WHAT TO DO:
Could you print all of the rows below verbatim, with no changes?
--- Start of EXERCISE DATA ---
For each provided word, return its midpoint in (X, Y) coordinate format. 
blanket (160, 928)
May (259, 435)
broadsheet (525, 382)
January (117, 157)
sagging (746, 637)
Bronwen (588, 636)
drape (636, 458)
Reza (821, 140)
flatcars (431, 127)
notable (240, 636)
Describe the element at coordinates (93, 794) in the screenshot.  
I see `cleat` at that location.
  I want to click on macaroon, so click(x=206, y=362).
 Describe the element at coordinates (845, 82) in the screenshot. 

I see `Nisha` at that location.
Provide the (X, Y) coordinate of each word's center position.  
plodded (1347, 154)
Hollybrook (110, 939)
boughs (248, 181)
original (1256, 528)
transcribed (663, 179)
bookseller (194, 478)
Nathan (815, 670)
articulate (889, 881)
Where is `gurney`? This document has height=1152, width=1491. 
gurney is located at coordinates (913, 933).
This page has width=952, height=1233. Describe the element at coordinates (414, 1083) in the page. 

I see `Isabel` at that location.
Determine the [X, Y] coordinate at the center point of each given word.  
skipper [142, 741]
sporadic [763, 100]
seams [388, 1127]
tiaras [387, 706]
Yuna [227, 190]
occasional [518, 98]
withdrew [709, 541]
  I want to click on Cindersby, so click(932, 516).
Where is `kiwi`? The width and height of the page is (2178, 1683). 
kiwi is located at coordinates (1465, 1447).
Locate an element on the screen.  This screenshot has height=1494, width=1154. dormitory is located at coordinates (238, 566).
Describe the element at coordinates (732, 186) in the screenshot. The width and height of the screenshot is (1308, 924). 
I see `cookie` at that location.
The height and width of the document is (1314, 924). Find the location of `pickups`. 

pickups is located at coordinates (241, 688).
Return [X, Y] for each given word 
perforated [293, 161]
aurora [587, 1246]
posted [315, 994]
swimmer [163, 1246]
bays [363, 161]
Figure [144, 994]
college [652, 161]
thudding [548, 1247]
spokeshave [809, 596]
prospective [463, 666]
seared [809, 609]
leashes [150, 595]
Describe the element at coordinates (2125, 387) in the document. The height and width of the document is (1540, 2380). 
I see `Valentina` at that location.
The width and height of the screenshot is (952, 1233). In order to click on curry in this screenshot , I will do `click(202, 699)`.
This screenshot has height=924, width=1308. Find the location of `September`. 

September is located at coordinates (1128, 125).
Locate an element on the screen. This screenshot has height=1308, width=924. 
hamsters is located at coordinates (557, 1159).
--- End of EXERCISE DATA ---
RESULT OF THE EXERCISE:
For each provided word, return its midpoint in (X, Y) coordinate format. 
blanket (160, 928)
May (259, 435)
broadsheet (525, 382)
January (117, 157)
sagging (746, 637)
Bronwen (588, 636)
drape (636, 458)
Reza (821, 140)
flatcars (431, 127)
notable (240, 636)
Describe the element at coordinates (93, 794) in the screenshot.  
I see `cleat` at that location.
  I want to click on macaroon, so click(x=206, y=362).
 Describe the element at coordinates (845, 82) in the screenshot. 

I see `Nisha` at that location.
Provide the (X, Y) coordinate of each word's center position.  
plodded (1347, 154)
Hollybrook (110, 939)
boughs (248, 181)
original (1256, 528)
transcribed (663, 179)
bookseller (194, 478)
Nathan (815, 670)
articulate (889, 881)
Where is `gurney`? This document has height=1152, width=1491. 
gurney is located at coordinates (913, 933).
This page has width=952, height=1233. Describe the element at coordinates (414, 1083) in the page. 

I see `Isabel` at that location.
Determine the [X, Y] coordinate at the center point of each given word.  
skipper [142, 741]
sporadic [763, 100]
seams [388, 1127]
tiaras [387, 706]
Yuna [227, 190]
occasional [518, 98]
withdrew [709, 541]
  I want to click on Cindersby, so click(932, 516).
Where is `kiwi`? The width and height of the page is (2178, 1683). 
kiwi is located at coordinates (1465, 1447).
Locate an element on the screen.  This screenshot has height=1494, width=1154. dormitory is located at coordinates (238, 566).
Describe the element at coordinates (732, 186) in the screenshot. The width and height of the screenshot is (1308, 924). 
I see `cookie` at that location.
The height and width of the document is (1314, 924). Find the location of `pickups`. 

pickups is located at coordinates (241, 688).
Return [X, Y] for each given word 
perforated [293, 161]
aurora [587, 1246]
posted [315, 994]
swimmer [163, 1246]
bays [363, 161]
Figure [144, 994]
college [652, 161]
thudding [548, 1247]
spokeshave [809, 596]
prospective [463, 666]
seared [809, 609]
leashes [150, 595]
Describe the element at coordinates (2125, 387) in the document. The height and width of the document is (1540, 2380). 
I see `Valentina` at that location.
The width and height of the screenshot is (952, 1233). In order to click on curry in this screenshot , I will do `click(202, 699)`.
This screenshot has height=924, width=1308. Find the location of `September`. 

September is located at coordinates (1128, 125).
Locate an element on the screen. This screenshot has height=1308, width=924. 
hamsters is located at coordinates (557, 1159).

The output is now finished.